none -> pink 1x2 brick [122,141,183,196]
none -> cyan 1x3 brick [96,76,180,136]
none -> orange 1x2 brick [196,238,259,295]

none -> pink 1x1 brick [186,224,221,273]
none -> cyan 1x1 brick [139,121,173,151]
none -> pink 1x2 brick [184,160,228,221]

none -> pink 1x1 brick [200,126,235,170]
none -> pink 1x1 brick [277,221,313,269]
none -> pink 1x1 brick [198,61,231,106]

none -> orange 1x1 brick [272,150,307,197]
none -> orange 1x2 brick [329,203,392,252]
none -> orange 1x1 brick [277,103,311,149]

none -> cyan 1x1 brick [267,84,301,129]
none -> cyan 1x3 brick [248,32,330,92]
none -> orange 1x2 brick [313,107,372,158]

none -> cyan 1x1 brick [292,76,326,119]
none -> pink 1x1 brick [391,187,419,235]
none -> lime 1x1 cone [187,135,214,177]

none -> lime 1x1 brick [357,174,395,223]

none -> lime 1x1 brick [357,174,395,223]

• • • •

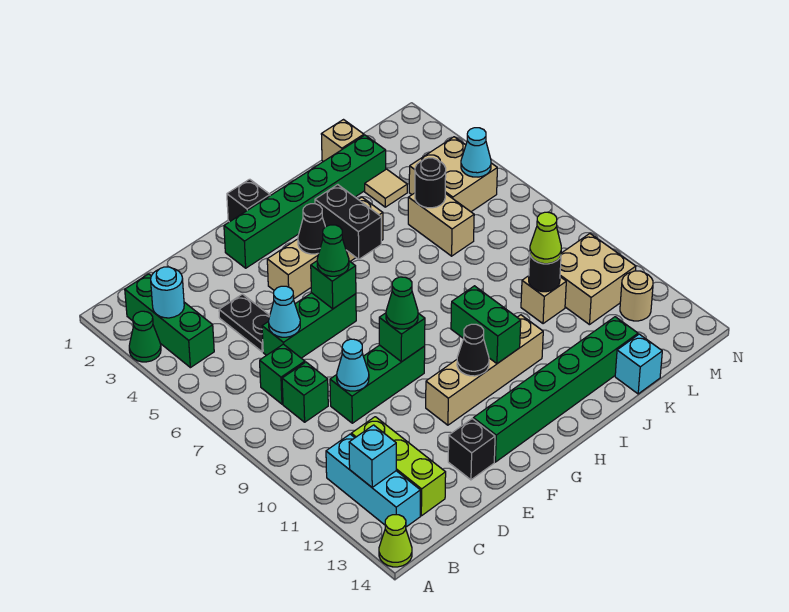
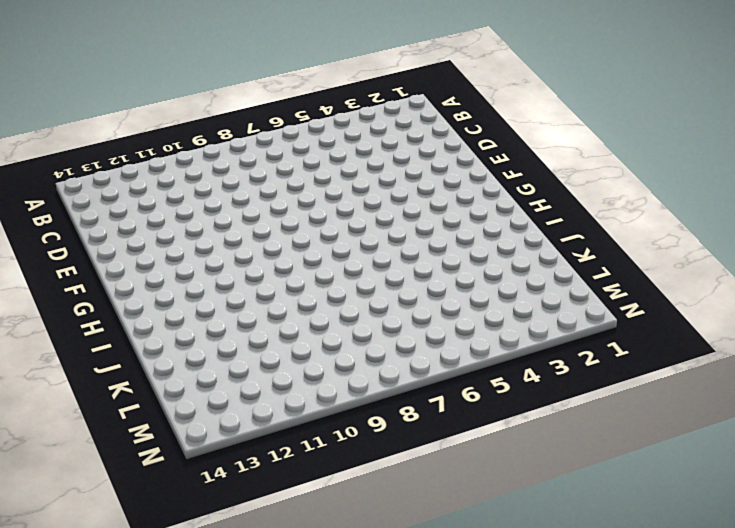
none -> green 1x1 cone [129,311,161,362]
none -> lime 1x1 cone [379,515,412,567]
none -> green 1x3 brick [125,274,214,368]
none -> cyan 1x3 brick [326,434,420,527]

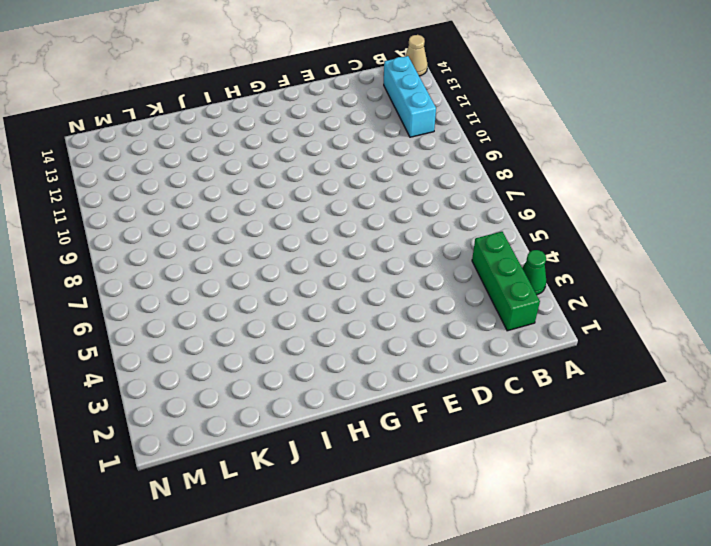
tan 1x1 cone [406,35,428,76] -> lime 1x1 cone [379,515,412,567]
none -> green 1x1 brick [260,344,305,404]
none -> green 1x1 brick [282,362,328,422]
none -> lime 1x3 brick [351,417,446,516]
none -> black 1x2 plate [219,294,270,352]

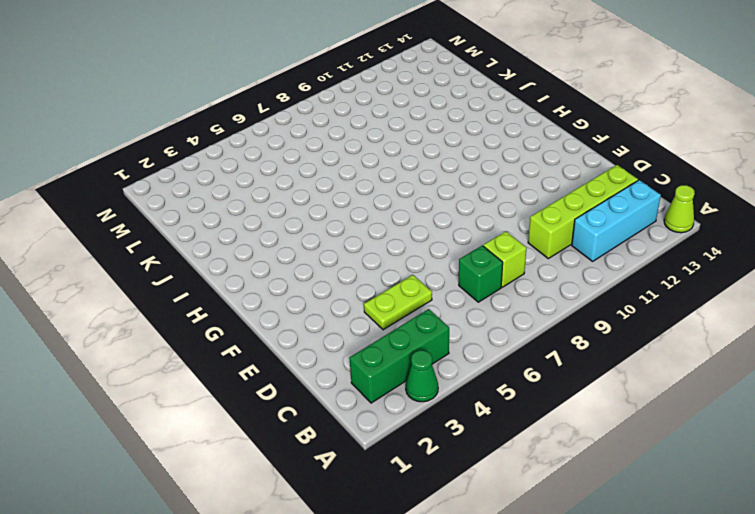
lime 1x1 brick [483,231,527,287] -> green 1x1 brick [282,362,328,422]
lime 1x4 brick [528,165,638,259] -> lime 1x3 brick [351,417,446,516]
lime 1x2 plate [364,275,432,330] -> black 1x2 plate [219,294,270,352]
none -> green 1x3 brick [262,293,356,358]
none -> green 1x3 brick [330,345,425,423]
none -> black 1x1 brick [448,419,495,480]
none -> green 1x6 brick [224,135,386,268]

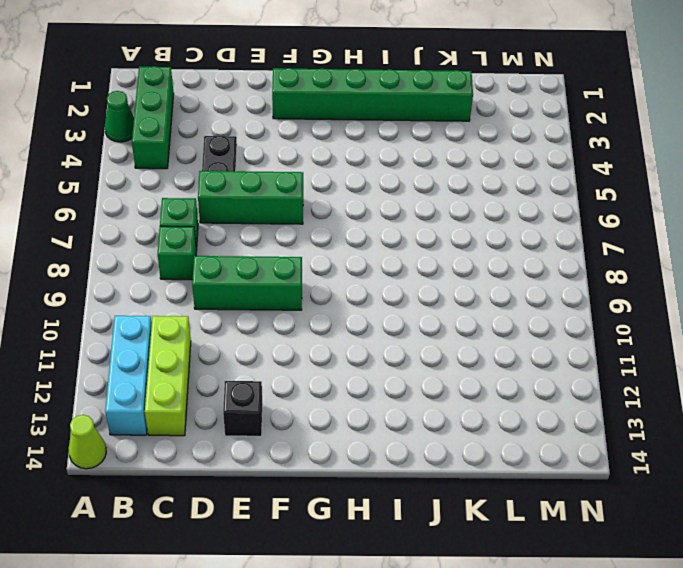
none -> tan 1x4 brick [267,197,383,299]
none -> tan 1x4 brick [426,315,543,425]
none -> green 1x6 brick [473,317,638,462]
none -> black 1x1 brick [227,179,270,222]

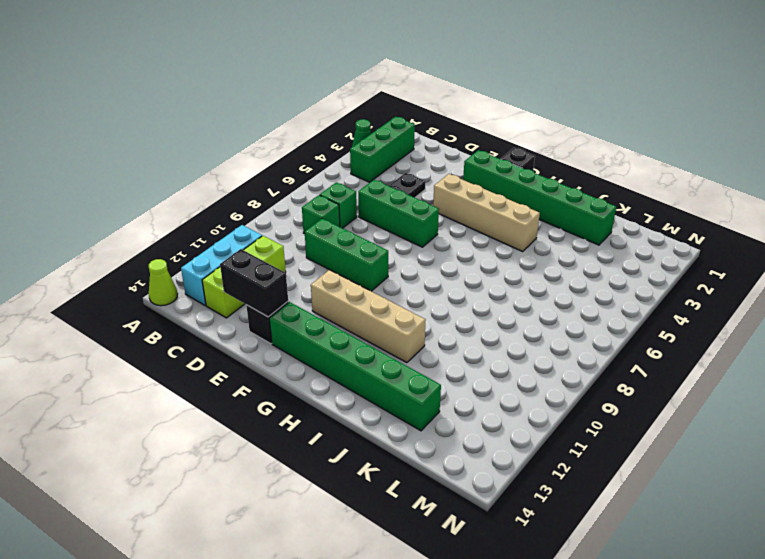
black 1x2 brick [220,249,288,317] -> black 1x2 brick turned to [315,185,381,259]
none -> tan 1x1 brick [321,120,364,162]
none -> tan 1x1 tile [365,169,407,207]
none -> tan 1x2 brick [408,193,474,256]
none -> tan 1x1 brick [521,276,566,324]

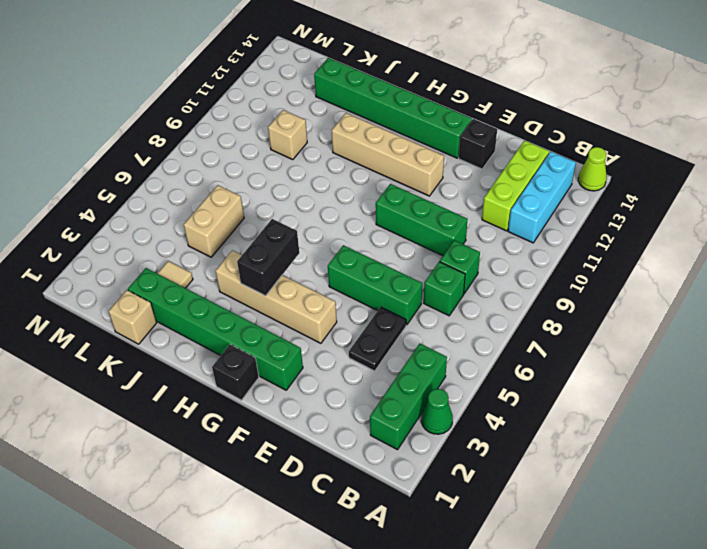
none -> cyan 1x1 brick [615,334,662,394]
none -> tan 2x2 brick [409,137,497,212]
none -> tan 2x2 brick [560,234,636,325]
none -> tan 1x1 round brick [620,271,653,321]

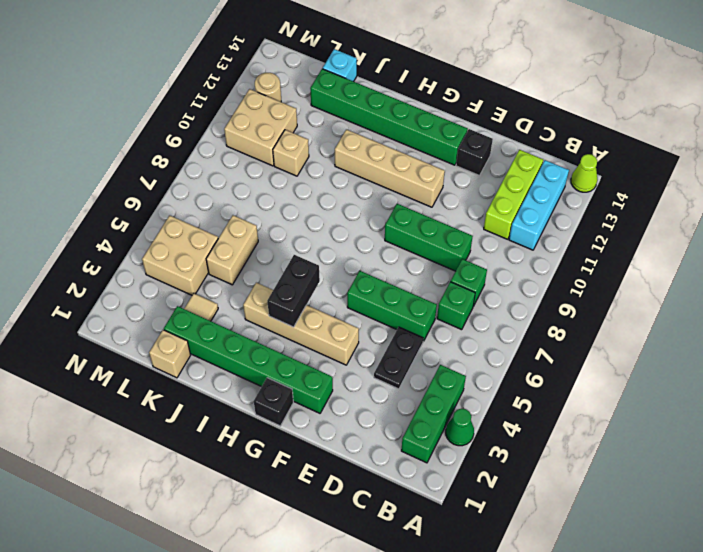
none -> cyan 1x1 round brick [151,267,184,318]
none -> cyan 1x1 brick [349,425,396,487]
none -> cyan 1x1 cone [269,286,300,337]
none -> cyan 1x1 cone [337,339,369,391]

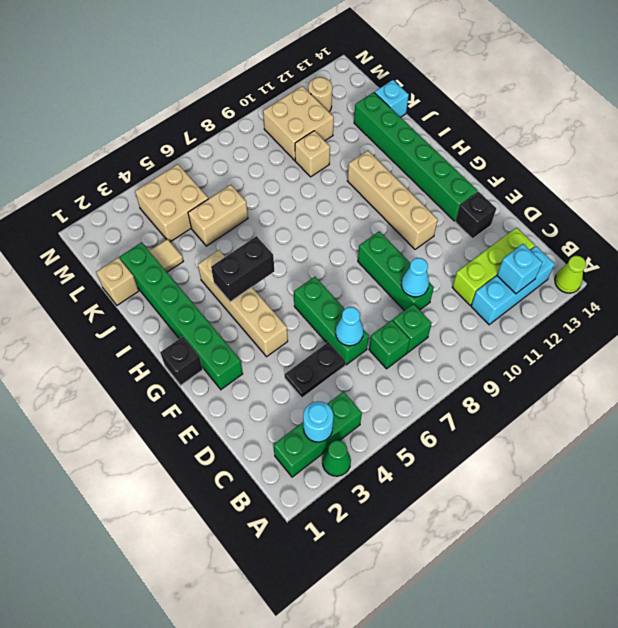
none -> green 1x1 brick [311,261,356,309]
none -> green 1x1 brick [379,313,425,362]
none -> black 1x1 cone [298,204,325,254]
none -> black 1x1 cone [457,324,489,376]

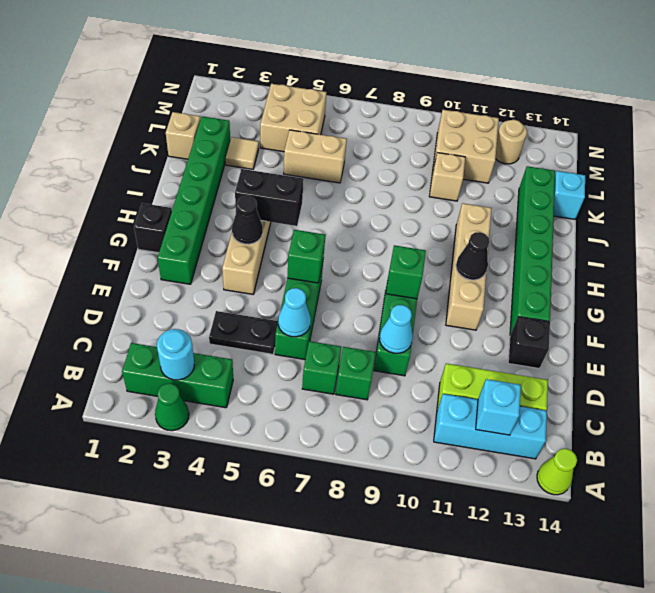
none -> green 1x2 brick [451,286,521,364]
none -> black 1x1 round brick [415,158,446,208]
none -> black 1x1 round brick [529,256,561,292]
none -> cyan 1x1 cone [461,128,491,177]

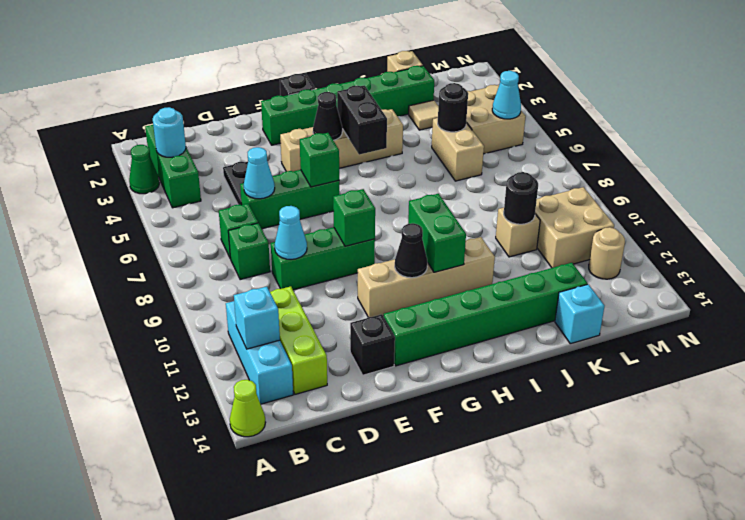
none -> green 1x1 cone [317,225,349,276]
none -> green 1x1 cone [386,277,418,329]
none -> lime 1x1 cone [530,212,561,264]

• • • •

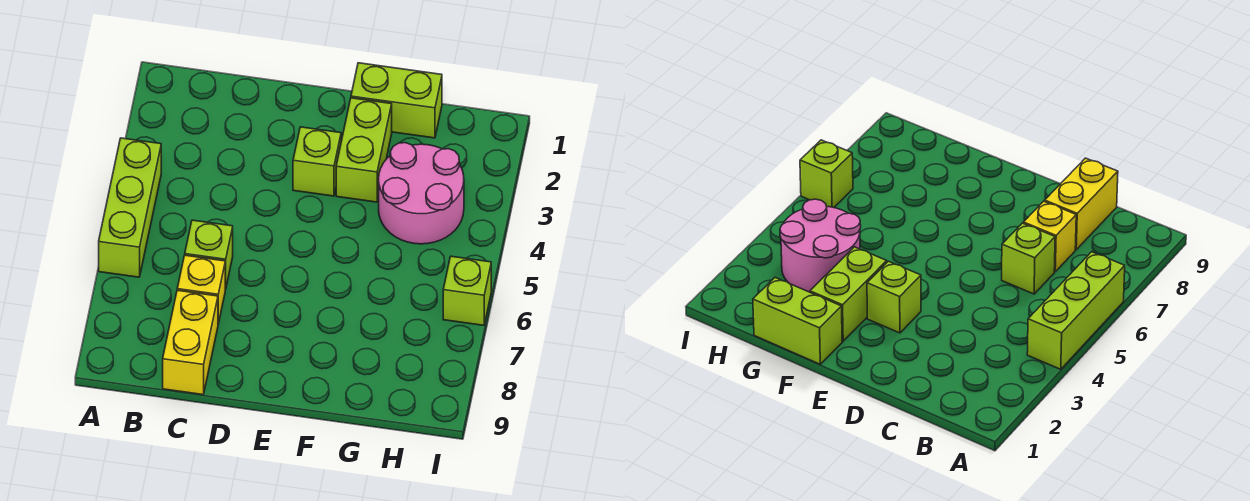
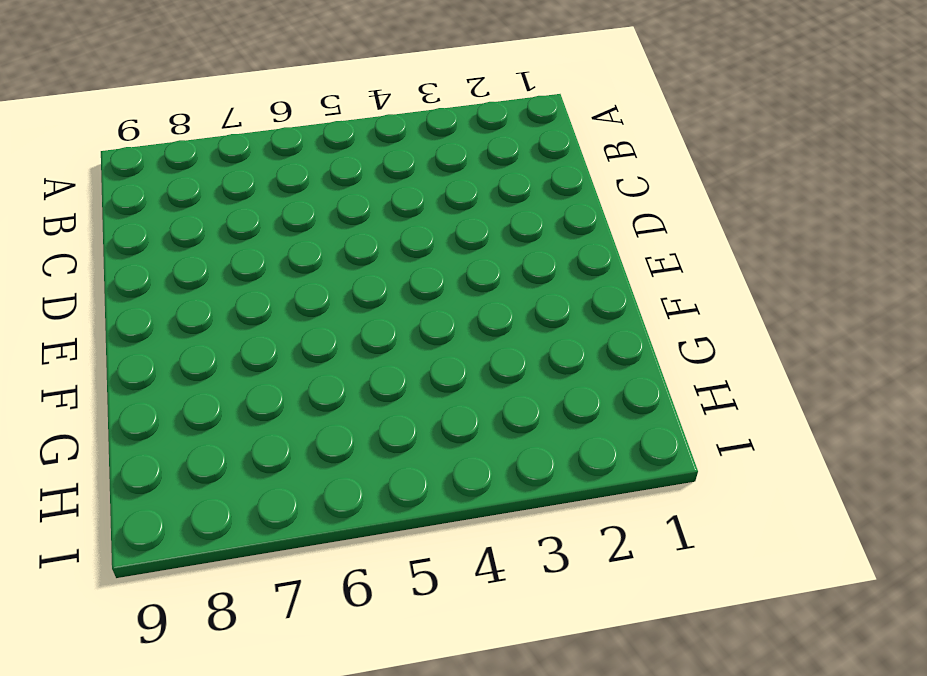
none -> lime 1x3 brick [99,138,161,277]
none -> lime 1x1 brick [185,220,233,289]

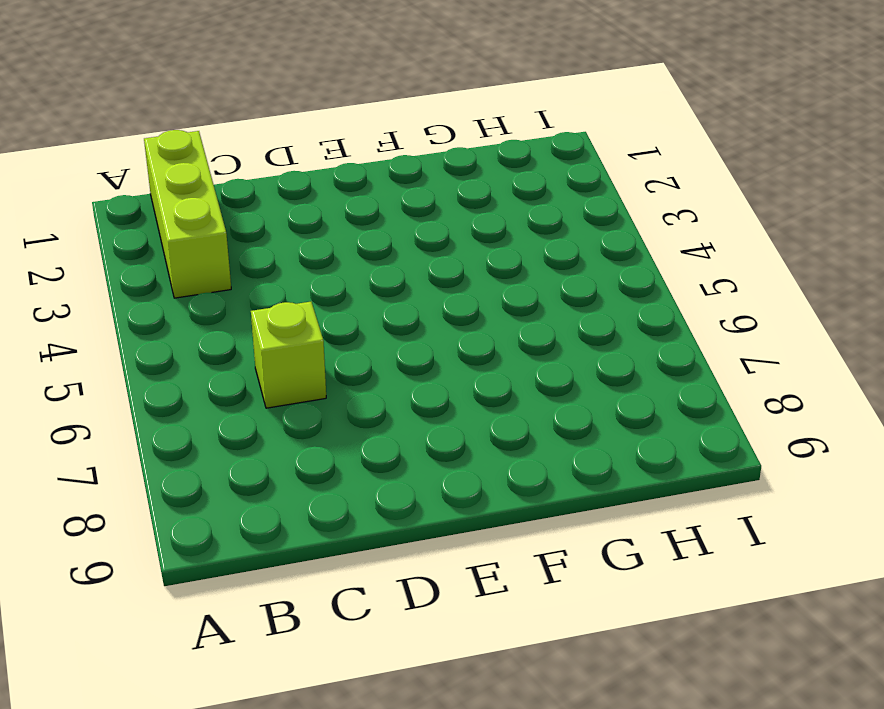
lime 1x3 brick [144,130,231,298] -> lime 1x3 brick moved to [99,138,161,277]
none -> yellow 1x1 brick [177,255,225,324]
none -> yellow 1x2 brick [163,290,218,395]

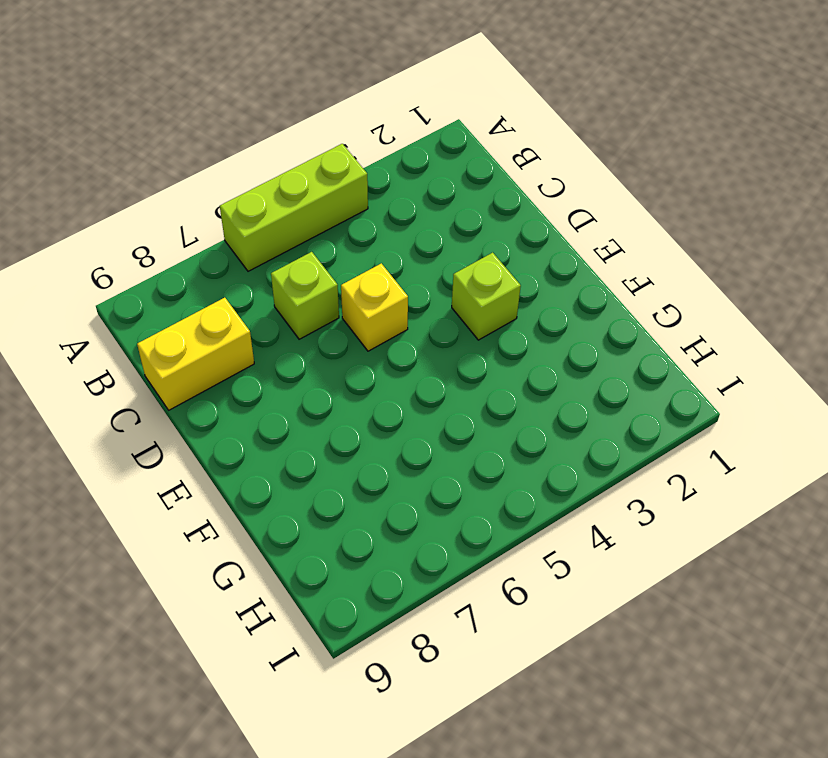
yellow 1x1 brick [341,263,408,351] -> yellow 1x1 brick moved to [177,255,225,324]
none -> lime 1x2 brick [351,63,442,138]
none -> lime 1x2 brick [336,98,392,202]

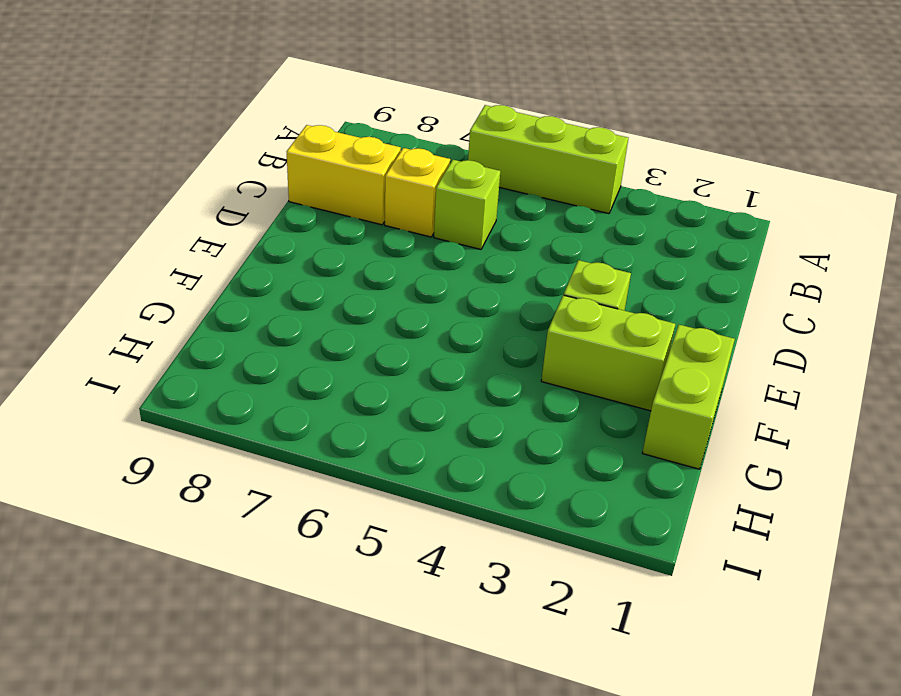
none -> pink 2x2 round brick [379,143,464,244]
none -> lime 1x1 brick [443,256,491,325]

• • • •

> _Task instructions_:
Return every line from the material that contains the word "round".

> _Your response_:
none -> tan 1x1 round brick [620,271,653,321]
none -> cyan 1x1 round brick [151,267,184,318]
none -> black 1x1 round brick [415,158,446,208]
none -> black 1x1 round brick [529,256,561,292]
none -> pink 2x2 round brick [379,143,464,244]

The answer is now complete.